§ **Instruction**:
Search the material below for the string "unit" and list each line that holds it.

§ **Working data**:
┄┄┄┄┄┄

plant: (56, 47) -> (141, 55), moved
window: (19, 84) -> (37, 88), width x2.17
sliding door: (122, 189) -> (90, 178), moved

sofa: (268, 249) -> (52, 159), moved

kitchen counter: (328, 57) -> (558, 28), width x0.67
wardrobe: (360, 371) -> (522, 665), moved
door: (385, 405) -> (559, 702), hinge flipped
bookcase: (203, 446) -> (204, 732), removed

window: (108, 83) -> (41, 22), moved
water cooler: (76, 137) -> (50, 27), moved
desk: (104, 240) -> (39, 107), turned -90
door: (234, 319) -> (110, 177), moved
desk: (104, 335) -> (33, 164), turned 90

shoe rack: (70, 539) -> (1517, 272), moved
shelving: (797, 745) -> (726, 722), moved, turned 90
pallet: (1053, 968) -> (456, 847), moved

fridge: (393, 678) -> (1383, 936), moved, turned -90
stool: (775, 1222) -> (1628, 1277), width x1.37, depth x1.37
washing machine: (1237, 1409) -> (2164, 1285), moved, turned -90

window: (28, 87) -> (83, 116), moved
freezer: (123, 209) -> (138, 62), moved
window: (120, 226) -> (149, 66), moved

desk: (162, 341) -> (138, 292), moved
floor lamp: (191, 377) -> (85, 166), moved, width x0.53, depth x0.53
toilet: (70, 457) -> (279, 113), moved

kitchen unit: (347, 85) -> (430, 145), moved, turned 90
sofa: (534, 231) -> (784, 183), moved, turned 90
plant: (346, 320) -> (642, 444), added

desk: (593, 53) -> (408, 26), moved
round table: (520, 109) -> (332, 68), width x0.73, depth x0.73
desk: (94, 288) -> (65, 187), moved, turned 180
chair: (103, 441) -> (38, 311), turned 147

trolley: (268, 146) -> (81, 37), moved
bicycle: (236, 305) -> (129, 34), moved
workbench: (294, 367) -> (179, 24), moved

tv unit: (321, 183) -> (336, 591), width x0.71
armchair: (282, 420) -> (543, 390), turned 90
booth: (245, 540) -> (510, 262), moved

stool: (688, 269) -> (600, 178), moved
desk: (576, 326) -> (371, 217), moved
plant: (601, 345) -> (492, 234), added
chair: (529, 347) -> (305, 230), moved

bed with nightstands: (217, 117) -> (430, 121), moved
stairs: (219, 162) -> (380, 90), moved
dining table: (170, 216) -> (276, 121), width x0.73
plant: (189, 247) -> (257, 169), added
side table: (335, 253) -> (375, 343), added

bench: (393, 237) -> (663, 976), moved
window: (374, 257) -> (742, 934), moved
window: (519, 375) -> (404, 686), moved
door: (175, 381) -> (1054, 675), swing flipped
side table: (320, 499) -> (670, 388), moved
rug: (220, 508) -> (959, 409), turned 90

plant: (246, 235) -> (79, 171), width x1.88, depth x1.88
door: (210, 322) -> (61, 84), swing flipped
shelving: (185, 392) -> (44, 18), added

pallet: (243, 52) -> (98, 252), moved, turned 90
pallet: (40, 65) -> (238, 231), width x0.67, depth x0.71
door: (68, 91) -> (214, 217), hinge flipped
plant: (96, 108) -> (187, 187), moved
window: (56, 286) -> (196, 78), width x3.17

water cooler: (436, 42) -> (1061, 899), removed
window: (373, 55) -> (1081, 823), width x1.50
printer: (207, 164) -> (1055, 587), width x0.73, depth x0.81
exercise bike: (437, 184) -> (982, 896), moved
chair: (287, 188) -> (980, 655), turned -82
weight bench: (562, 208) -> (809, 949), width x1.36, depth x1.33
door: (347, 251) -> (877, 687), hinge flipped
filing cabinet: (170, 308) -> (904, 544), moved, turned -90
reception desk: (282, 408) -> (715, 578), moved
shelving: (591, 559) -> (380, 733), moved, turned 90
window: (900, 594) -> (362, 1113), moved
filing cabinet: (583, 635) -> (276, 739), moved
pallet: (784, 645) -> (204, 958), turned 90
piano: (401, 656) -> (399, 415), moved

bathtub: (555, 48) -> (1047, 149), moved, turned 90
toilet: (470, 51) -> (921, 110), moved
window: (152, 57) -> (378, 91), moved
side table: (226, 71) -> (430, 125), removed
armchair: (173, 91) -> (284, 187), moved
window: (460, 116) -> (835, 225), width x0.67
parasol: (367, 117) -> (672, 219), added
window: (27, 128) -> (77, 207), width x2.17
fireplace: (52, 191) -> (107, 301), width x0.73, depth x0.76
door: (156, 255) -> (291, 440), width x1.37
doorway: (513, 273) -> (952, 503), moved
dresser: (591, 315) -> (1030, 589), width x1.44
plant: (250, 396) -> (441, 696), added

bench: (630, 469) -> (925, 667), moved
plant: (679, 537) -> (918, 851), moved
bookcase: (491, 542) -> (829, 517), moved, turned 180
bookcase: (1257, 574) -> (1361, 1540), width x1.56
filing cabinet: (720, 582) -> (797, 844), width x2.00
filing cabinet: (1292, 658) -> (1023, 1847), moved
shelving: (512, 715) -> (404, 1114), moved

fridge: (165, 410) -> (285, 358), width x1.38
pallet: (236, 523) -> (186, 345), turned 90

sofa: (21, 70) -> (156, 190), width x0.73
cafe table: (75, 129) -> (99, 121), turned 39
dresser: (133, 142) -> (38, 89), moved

┄┄┄┄┄┄

§ **Expected answer**:
kitchen unit: (347, 85) -> (430, 145), moved, turned 90
tv unit: (321, 183) -> (336, 591), width x0.71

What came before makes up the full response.